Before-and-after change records
····················
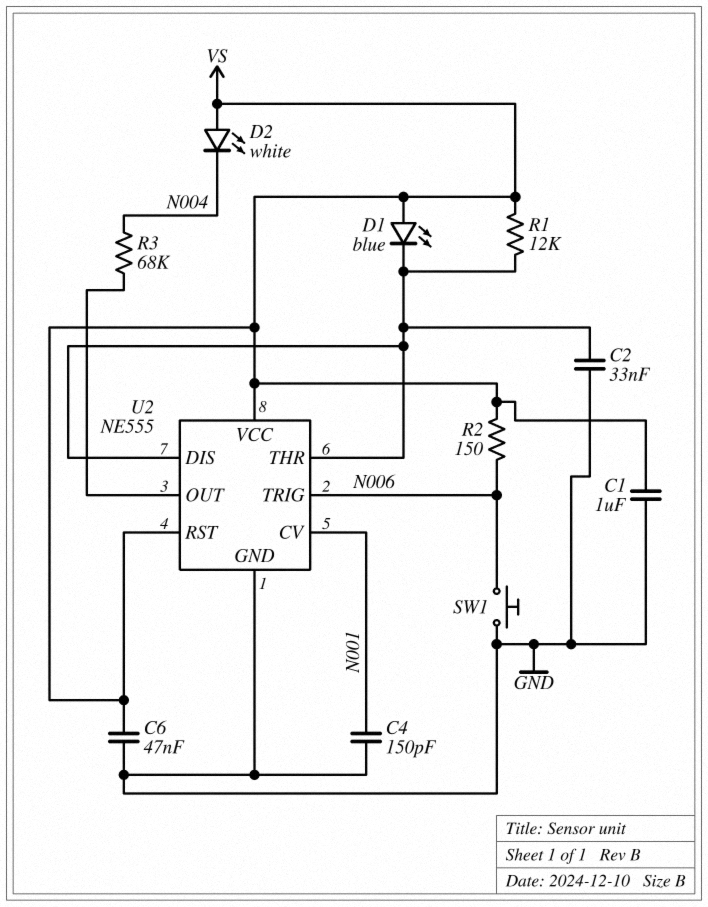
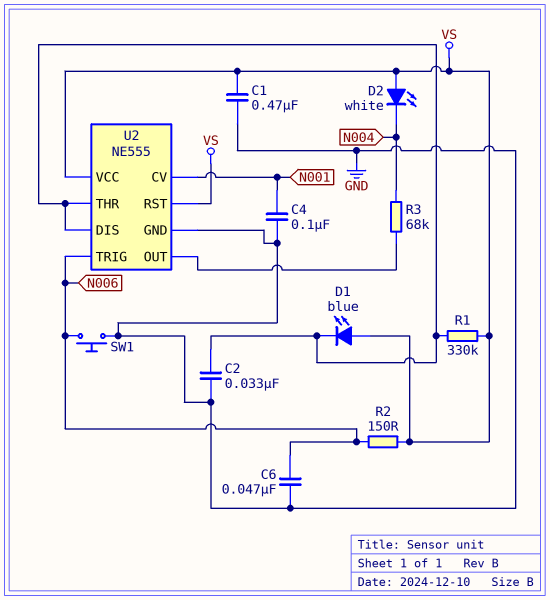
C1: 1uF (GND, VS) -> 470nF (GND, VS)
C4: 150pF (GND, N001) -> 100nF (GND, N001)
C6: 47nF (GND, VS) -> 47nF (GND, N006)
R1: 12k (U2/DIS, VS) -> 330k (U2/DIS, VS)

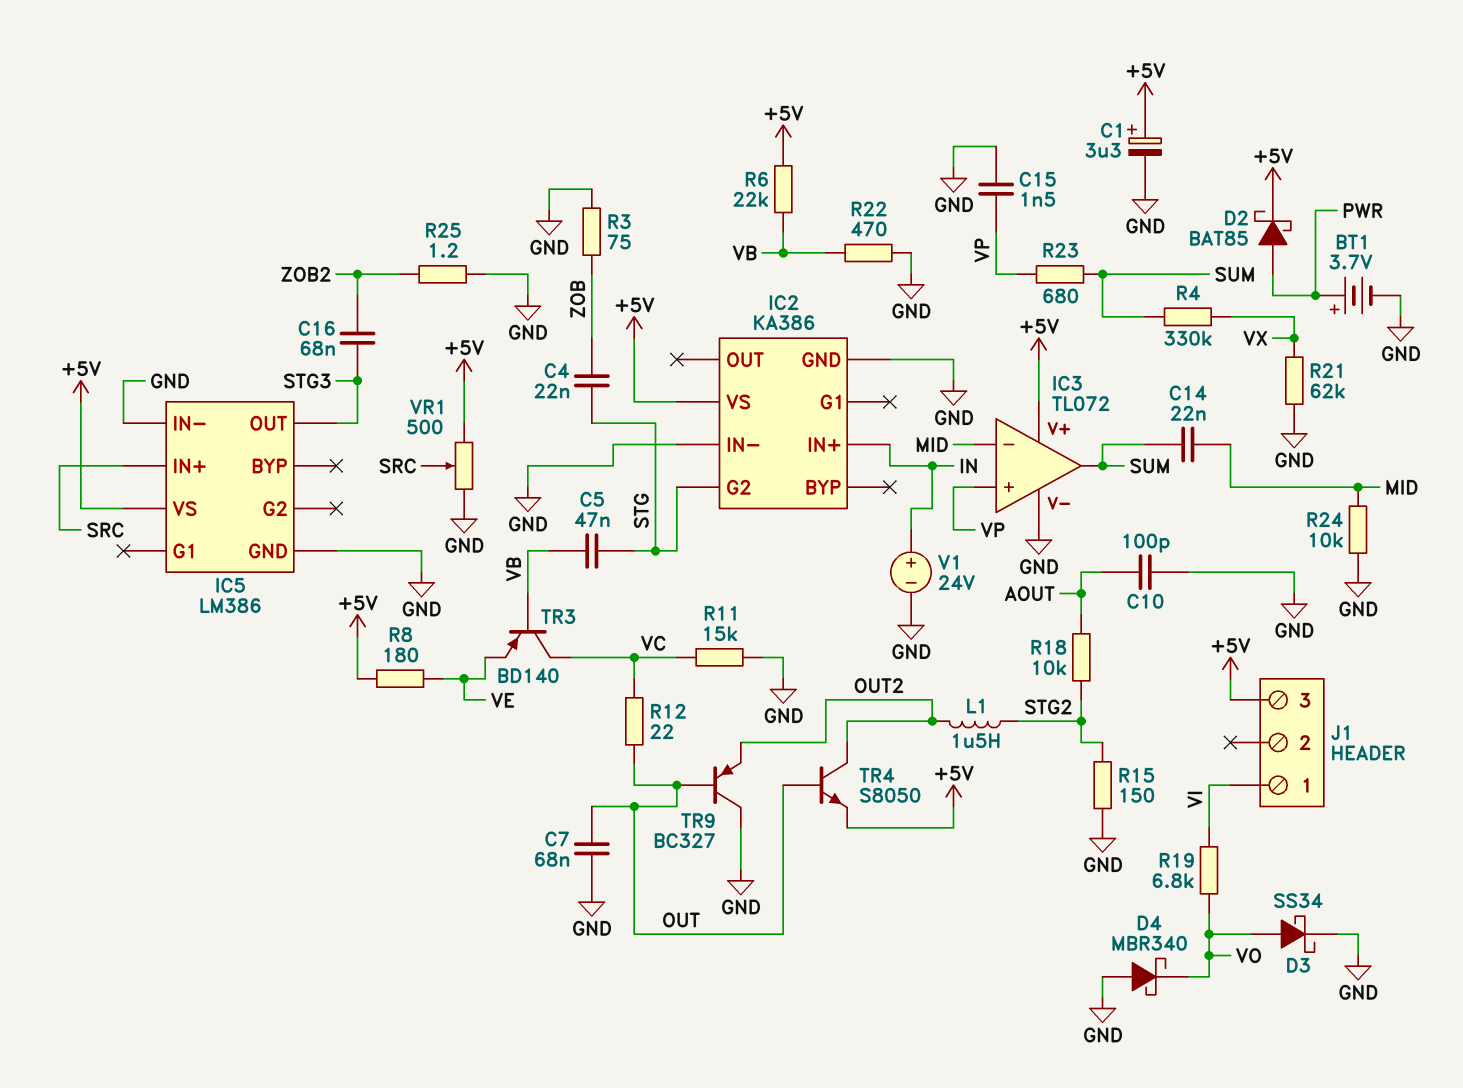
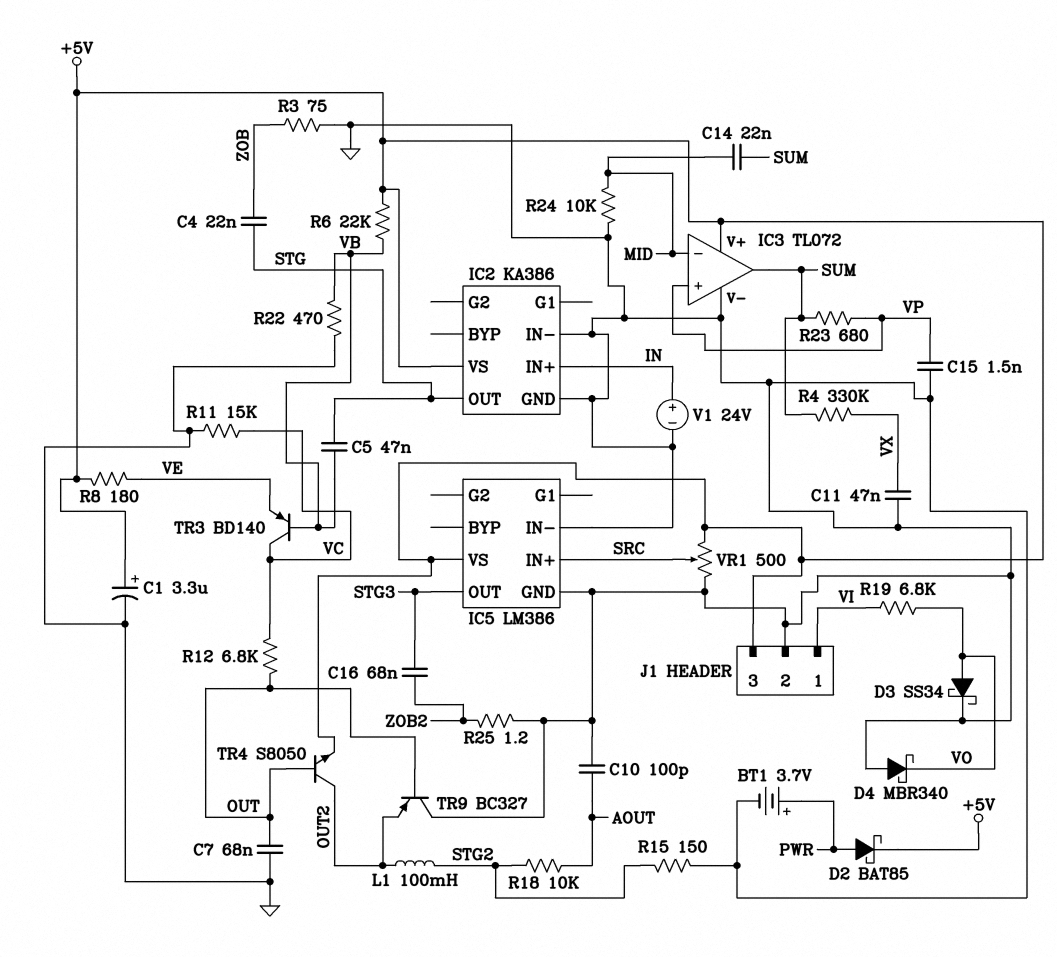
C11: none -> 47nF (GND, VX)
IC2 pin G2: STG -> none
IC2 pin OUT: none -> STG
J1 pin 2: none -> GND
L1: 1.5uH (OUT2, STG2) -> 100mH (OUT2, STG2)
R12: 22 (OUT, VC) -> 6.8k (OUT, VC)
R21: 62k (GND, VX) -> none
····················
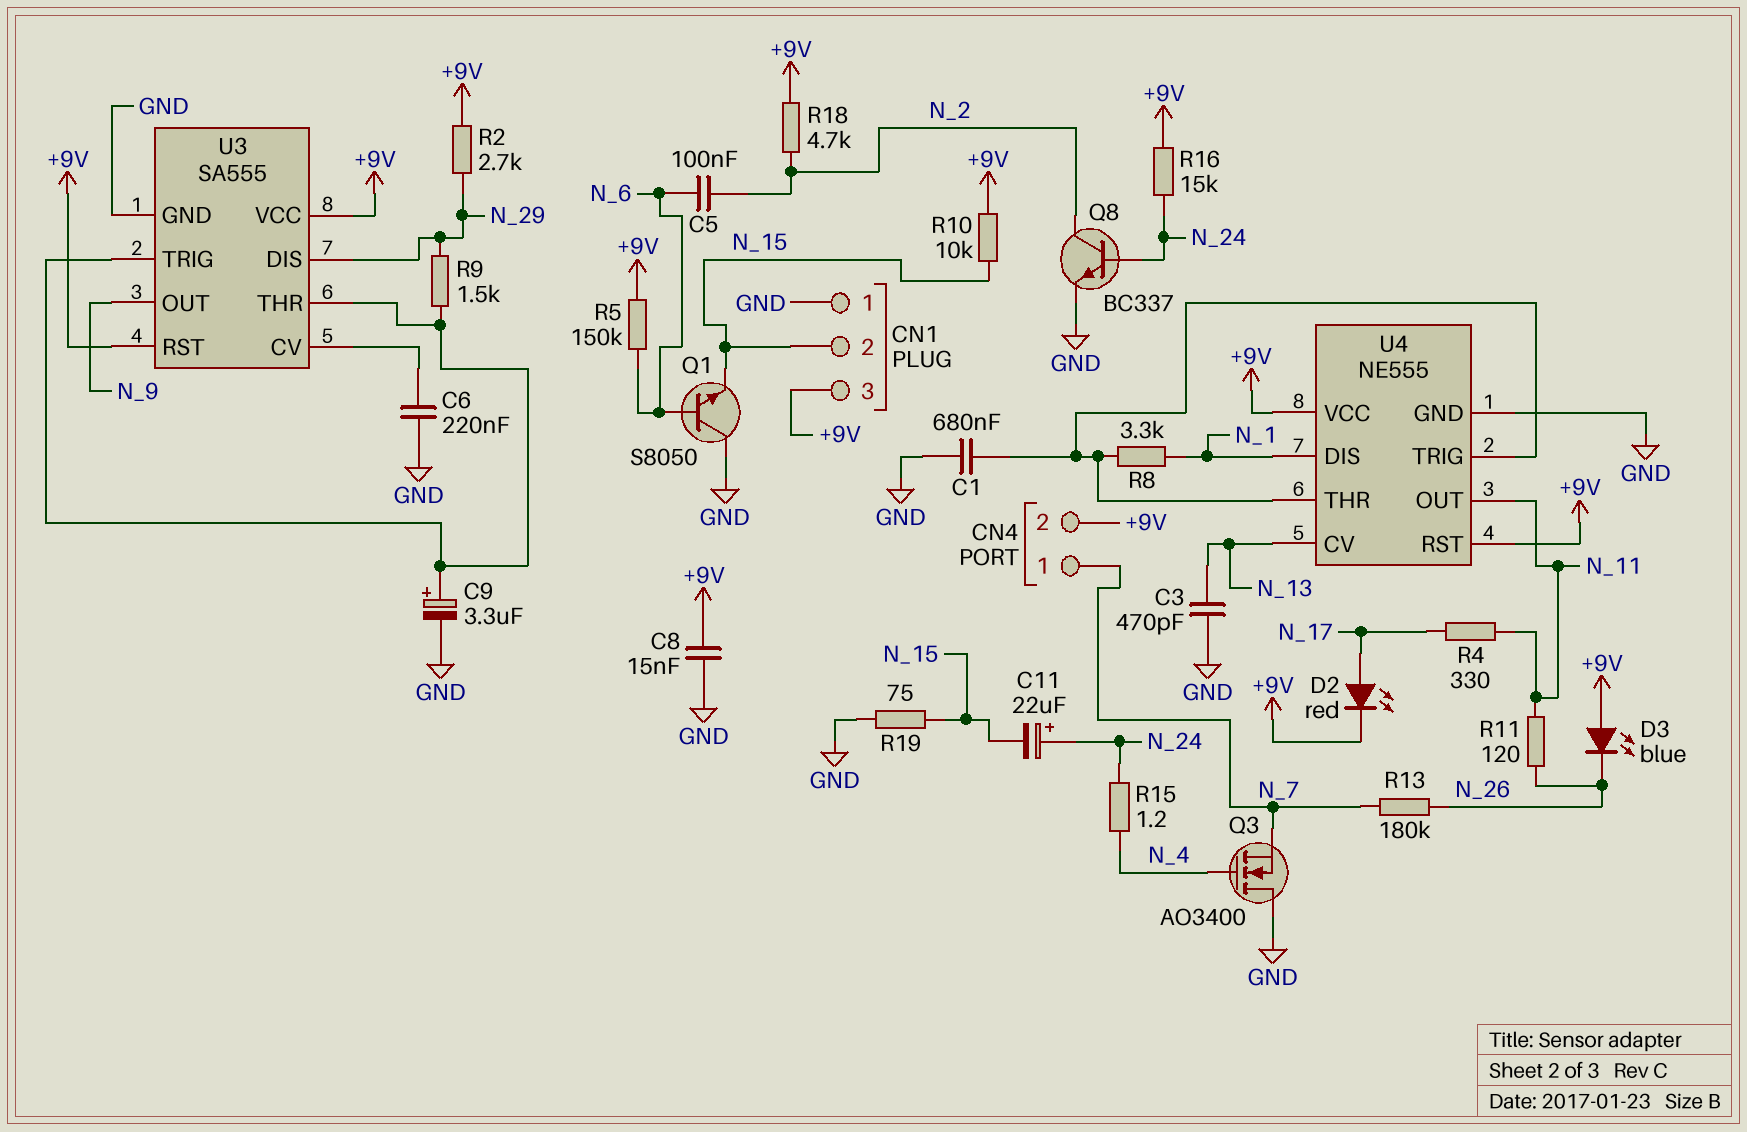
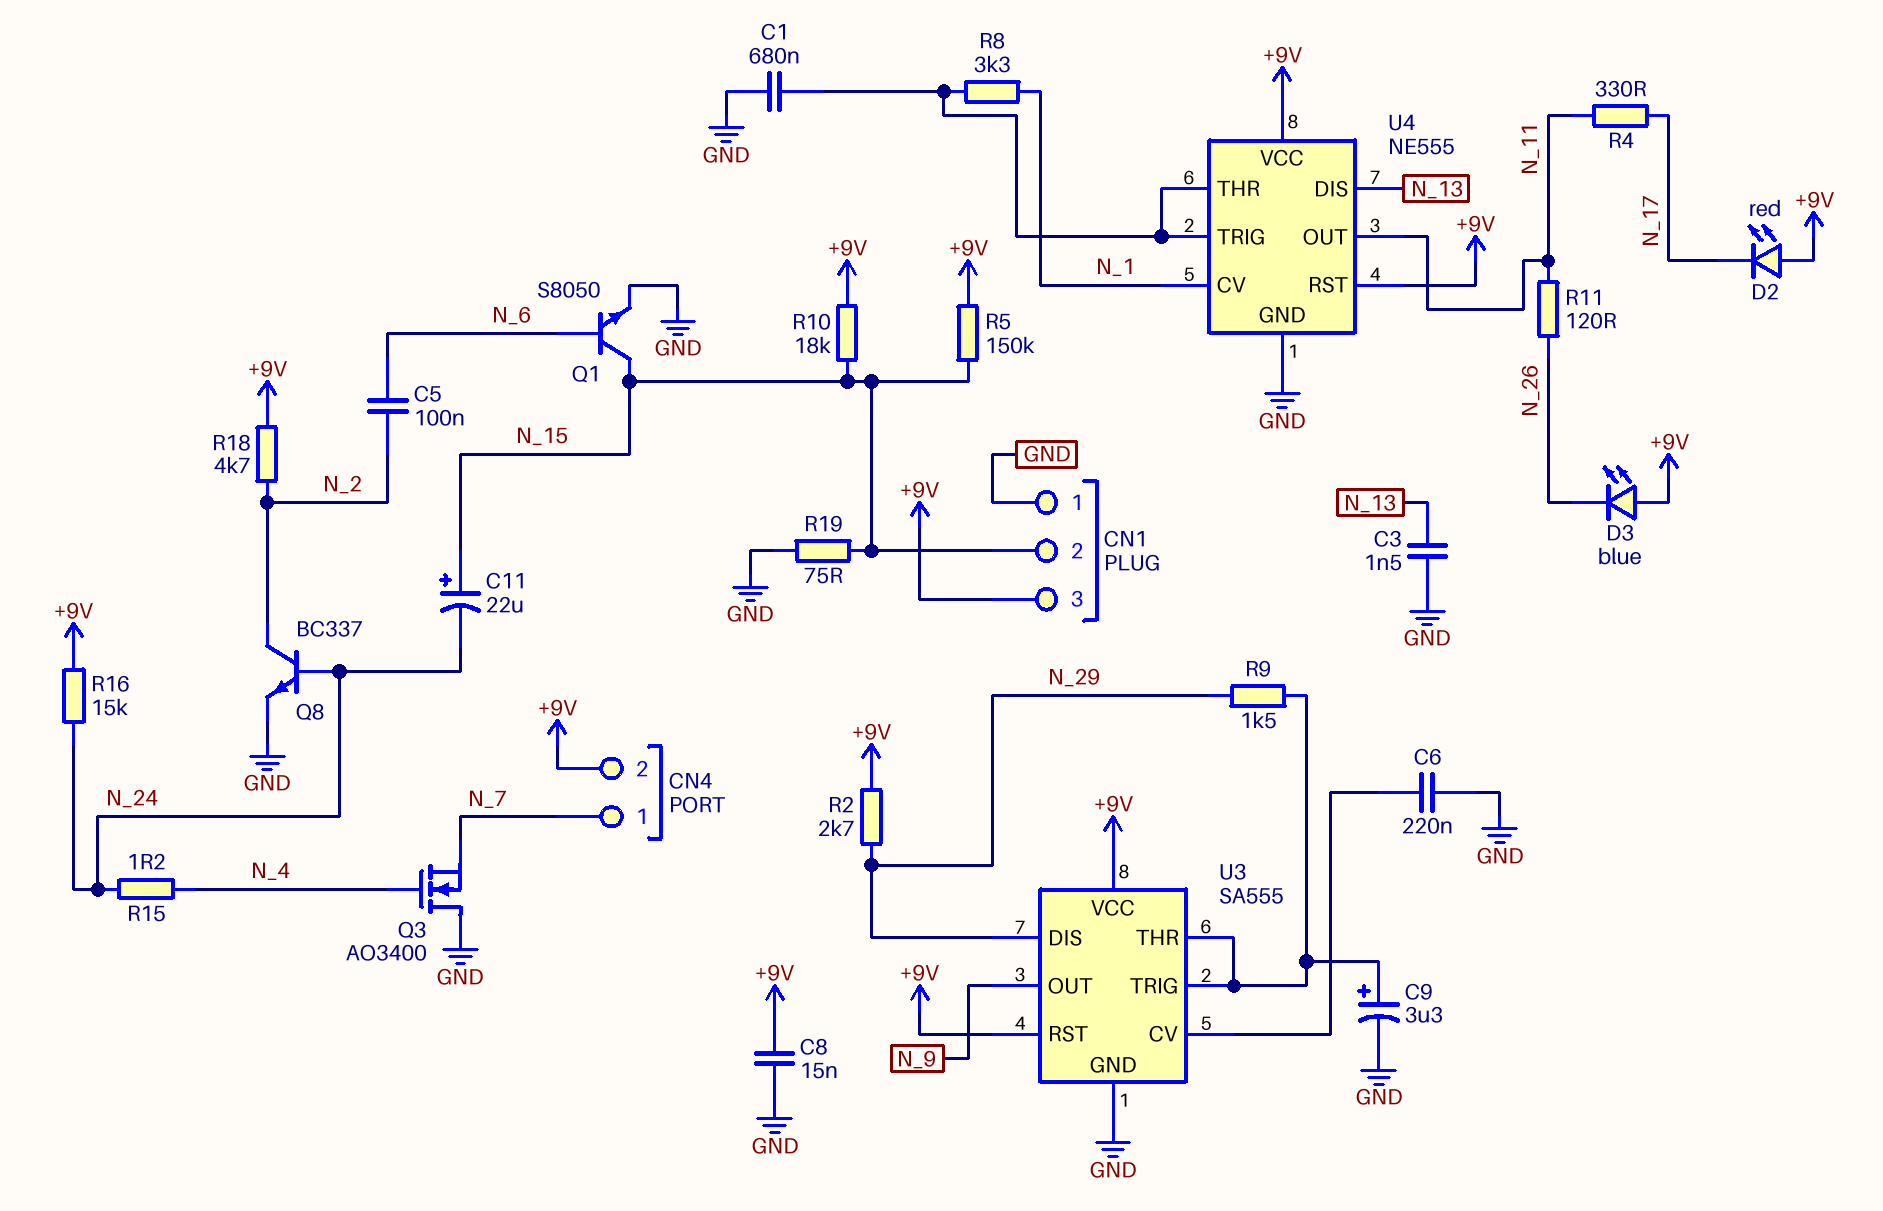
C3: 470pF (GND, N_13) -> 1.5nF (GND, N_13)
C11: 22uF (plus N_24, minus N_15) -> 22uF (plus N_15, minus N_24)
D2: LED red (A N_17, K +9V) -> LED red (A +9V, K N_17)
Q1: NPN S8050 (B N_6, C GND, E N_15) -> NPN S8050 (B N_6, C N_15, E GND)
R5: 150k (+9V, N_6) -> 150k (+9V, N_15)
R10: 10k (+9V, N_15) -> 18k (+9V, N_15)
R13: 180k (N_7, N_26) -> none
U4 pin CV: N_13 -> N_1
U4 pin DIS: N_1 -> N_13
····················
→ What the task requires: What is asked for is an exact copy of the lines above from the one containing "C11: none -> 47nF (GND, VX)" through the one containing "R21: 62k (GND, VX) -> none", and only those.

→ Result for this task:
C11: none -> 47nF (GND, VX)
IC2 pin G2: STG -> none
IC2 pin OUT: none -> STG
J1 pin 2: none -> GND
L1: 1.5uH (OUT2, STG2) -> 100mH (OUT2, STG2)
R12: 22 (OUT, VC) -> 6.8k (OUT, VC)
R21: 62k (GND, VX) -> none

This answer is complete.